RECORDS FOR PROCESSING: Begin

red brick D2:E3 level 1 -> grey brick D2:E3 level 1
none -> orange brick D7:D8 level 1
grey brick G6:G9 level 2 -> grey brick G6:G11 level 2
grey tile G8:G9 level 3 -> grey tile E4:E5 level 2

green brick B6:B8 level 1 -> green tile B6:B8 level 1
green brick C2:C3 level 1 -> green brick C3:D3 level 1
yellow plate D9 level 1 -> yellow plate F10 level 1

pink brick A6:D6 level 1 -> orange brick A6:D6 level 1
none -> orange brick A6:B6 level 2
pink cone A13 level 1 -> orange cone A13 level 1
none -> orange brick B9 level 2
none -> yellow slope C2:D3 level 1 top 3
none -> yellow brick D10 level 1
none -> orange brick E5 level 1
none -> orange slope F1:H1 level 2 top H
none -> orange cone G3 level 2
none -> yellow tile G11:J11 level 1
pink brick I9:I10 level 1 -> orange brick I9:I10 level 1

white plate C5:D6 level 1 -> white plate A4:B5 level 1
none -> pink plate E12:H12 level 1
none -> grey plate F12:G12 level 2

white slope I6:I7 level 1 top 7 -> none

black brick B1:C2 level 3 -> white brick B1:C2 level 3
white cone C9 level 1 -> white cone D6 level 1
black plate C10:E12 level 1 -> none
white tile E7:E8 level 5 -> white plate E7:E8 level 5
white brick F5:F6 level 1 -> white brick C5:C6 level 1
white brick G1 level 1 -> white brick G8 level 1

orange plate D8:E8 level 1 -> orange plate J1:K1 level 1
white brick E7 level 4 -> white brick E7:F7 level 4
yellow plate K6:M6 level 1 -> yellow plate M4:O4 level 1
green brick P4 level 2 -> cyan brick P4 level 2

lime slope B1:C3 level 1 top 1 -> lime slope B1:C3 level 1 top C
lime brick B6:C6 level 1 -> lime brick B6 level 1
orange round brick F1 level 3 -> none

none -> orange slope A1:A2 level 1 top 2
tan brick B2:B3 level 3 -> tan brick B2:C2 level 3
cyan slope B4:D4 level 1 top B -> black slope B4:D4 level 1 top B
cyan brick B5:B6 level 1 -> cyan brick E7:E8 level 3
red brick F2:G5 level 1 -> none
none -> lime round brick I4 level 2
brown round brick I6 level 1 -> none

RECORDS FOR PROCESSING: End

> DIRECTIONS FOR THIS TASK:
Could you repeat exactly the lines above from the line with "white cone C9" up to and including the line with "cyan slope B4:D4", and only those?

> ANSWER TO THIS PROBLEM:
white cone C9 level 1 -> white cone D6 level 1
black plate C10:E12 level 1 -> none
white tile E7:E8 level 5 -> white plate E7:E8 level 5
white brick F5:F6 level 1 -> white brick C5:C6 level 1
white brick G1 level 1 -> white brick G8 level 1

orange plate D8:E8 level 1 -> orange plate J1:K1 level 1
white brick E7 level 4 -> white brick E7:F7 level 4
yellow plate K6:M6 level 1 -> yellow plate M4:O4 level 1
green brick P4 level 2 -> cyan brick P4 level 2

lime slope B1:C3 level 1 top 1 -> lime slope B1:C3 level 1 top C
lime brick B6:C6 level 1 -> lime brick B6 level 1
orange round brick F1 level 3 -> none

none -> orange slope A1:A2 level 1 top 2
tan brick B2:B3 level 3 -> tan brick B2:C2 level 3
cyan slope B4:D4 level 1 top B -> black slope B4:D4 level 1 top B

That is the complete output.